TASK INSTRUCTIONS » Report only how many lines of the records contain the word "COIL".
Top of DATA PROVIDED
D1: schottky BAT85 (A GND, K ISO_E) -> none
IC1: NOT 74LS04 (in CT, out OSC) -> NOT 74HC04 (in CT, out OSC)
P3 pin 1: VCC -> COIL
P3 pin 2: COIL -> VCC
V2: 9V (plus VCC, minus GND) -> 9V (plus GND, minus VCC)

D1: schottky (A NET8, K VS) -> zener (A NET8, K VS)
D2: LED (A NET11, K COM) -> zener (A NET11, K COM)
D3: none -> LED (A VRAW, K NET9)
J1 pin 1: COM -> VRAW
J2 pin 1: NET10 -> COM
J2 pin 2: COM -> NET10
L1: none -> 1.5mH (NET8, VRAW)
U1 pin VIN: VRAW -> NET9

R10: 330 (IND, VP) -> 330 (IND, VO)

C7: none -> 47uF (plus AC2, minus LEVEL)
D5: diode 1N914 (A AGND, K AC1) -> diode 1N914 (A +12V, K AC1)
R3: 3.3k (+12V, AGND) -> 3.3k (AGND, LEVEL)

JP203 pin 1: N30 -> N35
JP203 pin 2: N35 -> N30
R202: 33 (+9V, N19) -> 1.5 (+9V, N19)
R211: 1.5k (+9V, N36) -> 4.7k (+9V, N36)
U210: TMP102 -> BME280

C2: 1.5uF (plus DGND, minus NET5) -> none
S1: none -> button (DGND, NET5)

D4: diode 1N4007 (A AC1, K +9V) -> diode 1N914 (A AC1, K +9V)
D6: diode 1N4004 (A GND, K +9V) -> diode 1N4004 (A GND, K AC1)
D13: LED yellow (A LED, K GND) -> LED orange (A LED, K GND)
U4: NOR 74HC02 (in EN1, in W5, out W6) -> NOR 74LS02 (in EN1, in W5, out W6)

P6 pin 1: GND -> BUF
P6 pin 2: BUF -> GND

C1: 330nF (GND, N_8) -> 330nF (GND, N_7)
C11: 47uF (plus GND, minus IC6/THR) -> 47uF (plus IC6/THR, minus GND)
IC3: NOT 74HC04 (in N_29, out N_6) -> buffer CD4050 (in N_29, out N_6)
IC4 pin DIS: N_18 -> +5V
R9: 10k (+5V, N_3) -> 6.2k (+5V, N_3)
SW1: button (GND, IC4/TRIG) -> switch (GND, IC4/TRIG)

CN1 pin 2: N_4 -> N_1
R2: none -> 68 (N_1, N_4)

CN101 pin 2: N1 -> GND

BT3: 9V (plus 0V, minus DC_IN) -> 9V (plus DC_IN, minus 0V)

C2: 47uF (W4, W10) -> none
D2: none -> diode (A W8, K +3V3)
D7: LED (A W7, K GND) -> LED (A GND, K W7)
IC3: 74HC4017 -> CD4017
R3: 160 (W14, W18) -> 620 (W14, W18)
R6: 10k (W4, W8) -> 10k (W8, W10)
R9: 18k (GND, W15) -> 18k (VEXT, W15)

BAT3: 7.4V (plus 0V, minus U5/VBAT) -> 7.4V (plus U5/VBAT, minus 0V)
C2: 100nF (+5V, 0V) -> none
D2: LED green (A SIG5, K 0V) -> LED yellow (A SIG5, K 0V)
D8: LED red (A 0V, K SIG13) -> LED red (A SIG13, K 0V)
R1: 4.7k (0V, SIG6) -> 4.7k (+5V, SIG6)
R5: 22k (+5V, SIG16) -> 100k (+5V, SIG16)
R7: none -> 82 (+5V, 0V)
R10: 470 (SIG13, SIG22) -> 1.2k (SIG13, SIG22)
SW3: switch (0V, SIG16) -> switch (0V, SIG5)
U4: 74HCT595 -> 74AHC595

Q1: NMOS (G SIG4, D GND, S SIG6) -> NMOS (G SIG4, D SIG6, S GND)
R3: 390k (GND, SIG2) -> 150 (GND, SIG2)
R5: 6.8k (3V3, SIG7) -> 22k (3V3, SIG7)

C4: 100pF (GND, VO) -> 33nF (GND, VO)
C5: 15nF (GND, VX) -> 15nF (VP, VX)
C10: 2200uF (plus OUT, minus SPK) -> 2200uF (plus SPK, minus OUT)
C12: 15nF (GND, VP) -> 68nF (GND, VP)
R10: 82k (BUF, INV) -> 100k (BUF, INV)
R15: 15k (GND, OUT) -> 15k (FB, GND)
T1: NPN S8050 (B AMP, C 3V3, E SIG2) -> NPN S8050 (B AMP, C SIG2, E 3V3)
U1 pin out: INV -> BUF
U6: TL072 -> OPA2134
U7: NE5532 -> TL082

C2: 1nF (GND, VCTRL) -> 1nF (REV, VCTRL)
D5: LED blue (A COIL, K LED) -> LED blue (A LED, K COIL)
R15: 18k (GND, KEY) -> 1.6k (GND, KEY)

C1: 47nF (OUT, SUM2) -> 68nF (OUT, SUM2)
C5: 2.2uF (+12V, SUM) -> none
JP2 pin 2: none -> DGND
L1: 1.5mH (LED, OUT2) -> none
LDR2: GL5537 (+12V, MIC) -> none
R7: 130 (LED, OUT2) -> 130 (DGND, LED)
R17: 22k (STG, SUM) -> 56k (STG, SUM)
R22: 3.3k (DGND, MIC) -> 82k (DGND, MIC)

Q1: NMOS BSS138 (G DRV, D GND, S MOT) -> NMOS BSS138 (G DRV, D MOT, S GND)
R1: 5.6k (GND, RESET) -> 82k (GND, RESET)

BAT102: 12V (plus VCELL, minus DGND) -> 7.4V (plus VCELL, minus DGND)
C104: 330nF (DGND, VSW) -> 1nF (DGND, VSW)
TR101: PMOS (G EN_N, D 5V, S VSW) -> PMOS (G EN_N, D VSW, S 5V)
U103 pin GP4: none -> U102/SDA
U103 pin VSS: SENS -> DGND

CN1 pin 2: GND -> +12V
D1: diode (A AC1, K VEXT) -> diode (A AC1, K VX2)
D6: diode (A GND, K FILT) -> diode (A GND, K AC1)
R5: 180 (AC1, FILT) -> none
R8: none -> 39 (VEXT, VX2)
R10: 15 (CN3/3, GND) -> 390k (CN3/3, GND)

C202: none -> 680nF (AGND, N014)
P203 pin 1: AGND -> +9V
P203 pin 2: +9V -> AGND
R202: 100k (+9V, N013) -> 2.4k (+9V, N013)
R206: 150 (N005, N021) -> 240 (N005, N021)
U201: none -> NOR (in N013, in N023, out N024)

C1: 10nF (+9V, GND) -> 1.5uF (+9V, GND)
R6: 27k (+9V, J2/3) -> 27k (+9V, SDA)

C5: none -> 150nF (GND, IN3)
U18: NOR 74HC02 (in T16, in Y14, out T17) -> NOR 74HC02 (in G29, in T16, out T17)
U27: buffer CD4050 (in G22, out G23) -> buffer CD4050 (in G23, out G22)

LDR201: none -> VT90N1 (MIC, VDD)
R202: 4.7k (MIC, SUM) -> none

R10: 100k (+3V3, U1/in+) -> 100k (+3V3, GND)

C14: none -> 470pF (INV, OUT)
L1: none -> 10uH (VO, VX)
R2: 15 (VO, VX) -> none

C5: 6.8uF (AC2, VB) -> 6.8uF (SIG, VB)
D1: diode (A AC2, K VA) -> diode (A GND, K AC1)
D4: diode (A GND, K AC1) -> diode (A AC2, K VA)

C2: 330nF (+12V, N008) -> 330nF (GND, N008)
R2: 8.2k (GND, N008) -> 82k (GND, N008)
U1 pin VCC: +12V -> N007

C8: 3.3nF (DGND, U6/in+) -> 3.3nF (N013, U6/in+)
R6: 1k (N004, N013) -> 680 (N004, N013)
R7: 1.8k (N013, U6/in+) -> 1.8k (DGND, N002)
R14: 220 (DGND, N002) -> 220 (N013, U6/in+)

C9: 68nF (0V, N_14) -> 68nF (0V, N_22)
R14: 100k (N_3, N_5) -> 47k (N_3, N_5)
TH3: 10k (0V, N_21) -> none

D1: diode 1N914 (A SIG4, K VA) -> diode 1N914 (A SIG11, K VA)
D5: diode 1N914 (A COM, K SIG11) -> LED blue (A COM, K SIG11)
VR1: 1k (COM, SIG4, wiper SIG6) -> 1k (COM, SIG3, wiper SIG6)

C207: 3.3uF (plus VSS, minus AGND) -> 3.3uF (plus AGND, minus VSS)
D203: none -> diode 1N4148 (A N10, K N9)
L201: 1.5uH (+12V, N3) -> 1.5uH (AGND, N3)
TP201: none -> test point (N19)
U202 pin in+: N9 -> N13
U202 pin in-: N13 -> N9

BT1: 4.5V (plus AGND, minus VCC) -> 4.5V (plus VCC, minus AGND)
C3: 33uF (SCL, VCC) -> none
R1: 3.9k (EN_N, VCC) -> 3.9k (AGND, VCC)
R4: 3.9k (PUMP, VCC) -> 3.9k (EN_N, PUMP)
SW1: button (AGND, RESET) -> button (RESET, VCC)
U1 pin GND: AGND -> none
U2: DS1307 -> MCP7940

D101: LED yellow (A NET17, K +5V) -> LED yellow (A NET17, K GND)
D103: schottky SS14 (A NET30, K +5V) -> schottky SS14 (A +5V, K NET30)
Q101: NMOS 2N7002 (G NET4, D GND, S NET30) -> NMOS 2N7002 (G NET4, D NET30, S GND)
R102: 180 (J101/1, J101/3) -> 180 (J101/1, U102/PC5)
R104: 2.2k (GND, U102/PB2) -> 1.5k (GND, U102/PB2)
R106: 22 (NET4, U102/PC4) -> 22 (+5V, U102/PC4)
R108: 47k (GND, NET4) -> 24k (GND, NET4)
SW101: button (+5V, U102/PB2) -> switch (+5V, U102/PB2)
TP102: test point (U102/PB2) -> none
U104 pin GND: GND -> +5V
Bottom of DATA PROVIDED
RESULT OF THE TASK » 3